____ Task material

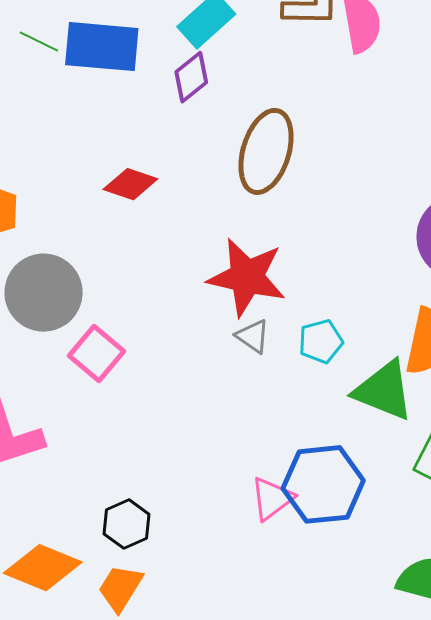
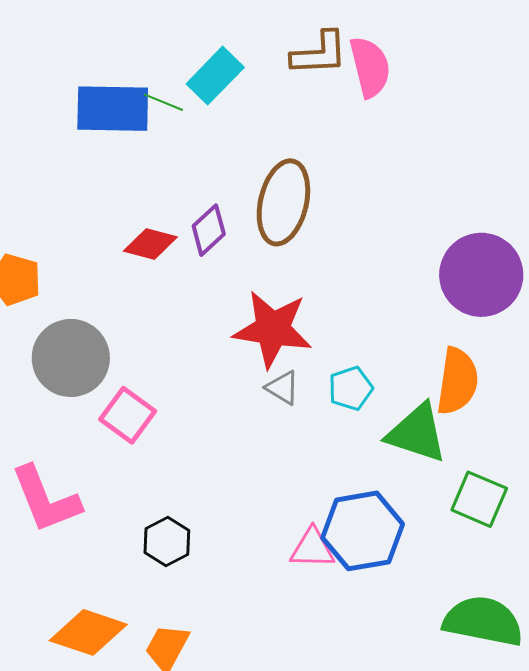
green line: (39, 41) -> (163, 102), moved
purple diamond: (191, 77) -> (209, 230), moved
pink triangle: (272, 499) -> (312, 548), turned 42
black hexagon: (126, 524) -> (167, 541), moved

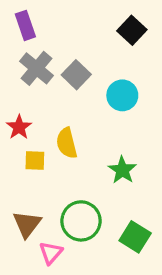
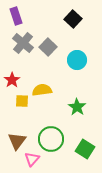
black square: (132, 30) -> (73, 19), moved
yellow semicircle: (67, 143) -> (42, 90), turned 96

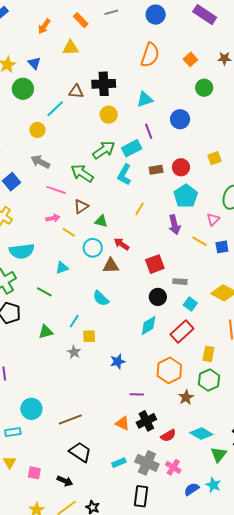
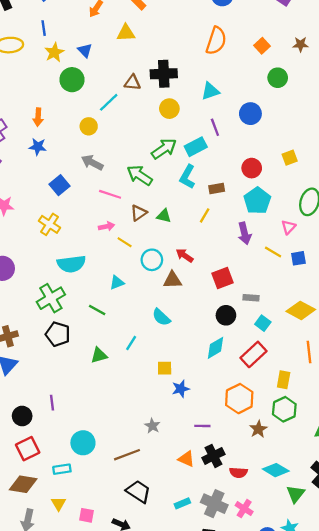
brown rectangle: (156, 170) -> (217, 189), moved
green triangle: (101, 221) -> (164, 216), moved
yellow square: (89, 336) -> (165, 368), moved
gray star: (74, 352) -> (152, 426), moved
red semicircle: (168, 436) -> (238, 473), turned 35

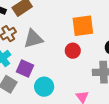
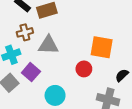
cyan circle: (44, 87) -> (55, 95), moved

________

_Required action_: Print all of the entries word for word. Skip any images they contain.

_Solution for this exercise_:
green line: (39, 41) -> (163, 102), moved
purple diamond: (191, 77) -> (209, 230), moved
pink triangle: (272, 499) -> (312, 548), turned 42
black hexagon: (126, 524) -> (167, 541), moved

black square: (132, 30) -> (73, 19), moved
yellow semicircle: (67, 143) -> (42, 90), turned 96

brown rectangle: (156, 170) -> (217, 189), moved
green triangle: (101, 221) -> (164, 216), moved
yellow square: (89, 336) -> (165, 368), moved
gray star: (74, 352) -> (152, 426), moved
red semicircle: (168, 436) -> (238, 473), turned 35

cyan circle: (44, 87) -> (55, 95), moved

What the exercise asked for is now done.